What the exercise asks: Output exactly the lines below from the one containing "none -> red slope H7:J7 level 1 top H" to the last line, both included. Omit pictures.

--*--

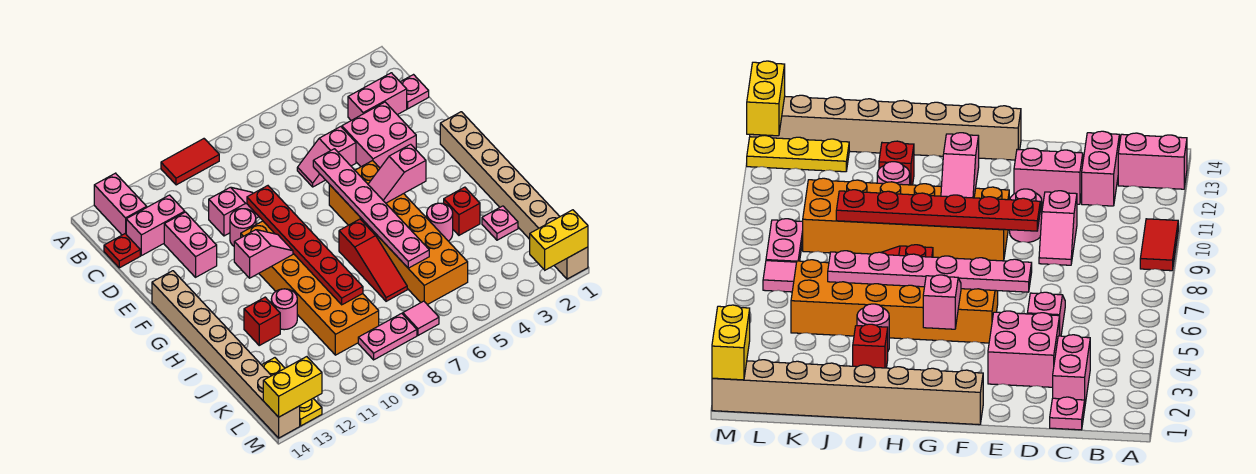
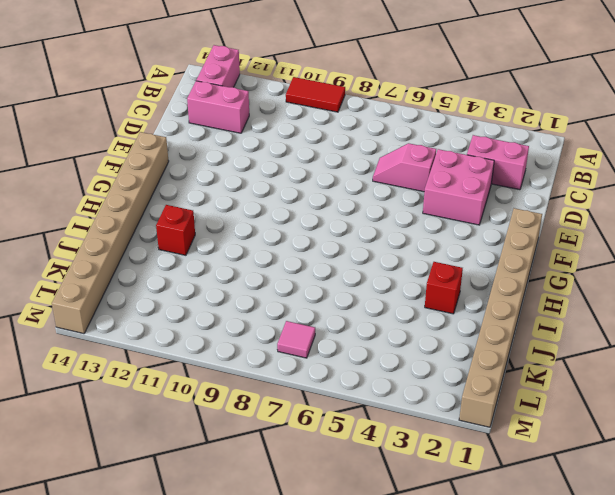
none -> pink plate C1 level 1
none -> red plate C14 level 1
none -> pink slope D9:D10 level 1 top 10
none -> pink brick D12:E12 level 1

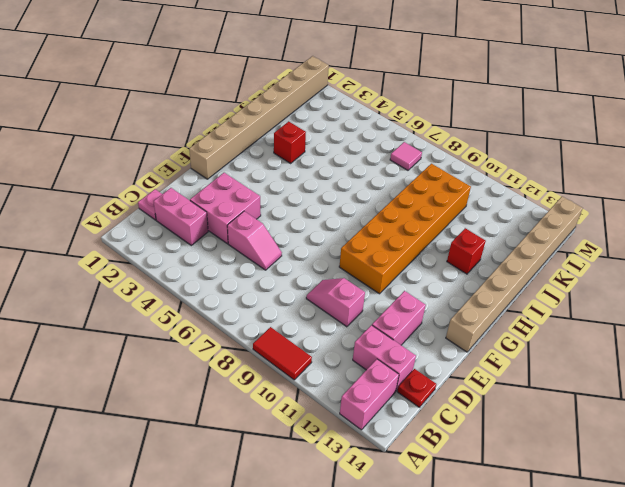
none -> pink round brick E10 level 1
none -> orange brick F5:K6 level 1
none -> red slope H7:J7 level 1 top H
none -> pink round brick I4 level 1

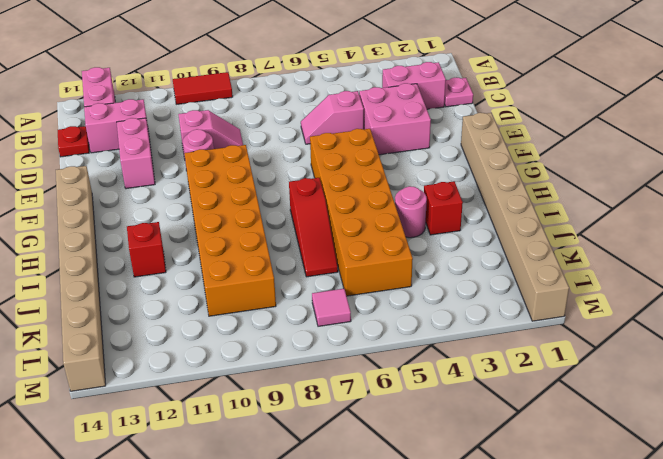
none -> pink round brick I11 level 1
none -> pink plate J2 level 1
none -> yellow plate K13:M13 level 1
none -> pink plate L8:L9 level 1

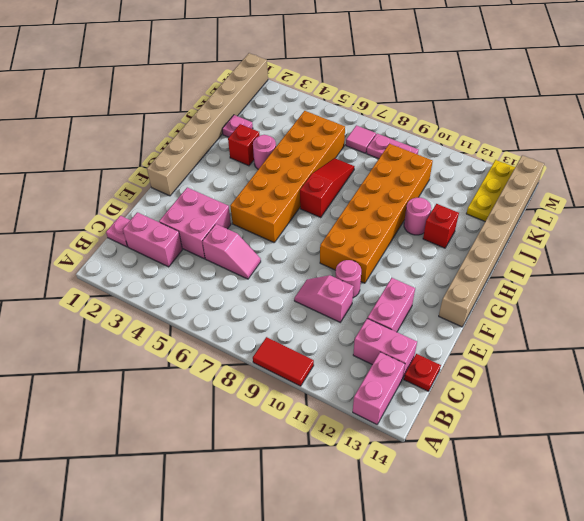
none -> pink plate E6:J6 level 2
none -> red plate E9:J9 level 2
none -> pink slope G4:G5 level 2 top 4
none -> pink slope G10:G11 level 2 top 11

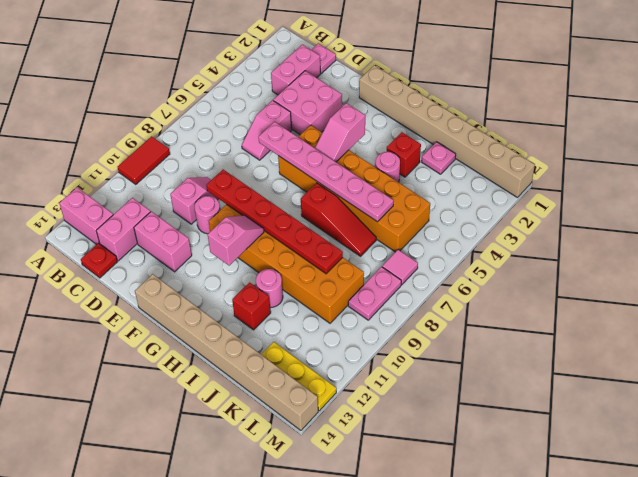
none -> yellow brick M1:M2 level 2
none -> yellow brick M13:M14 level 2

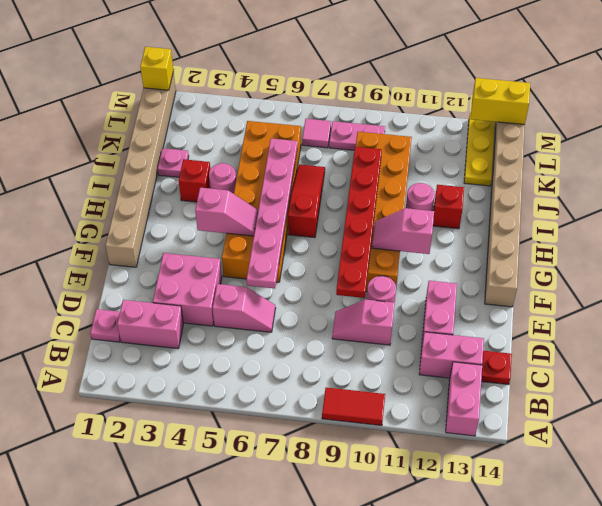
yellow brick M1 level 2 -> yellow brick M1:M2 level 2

--*--

Solution to the exercise:
none -> red slope H7:J7 level 1 top H
none -> pink round brick I4 level 1

none -> pink round brick I11 level 1
none -> pink plate J2 level 1
none -> yellow plate K13:M13 level 1
none -> pink plate L8:L9 level 1

none -> pink plate E6:J6 level 2
none -> red plate E9:J9 level 2
none -> pink slope G4:G5 level 2 top 4
none -> pink slope G10:G11 level 2 top 11

none -> yellow brick M1:M2 level 2
none -> yellow brick M13:M14 level 2

yellow brick M1 level 2 -> yellow brick M1:M2 level 2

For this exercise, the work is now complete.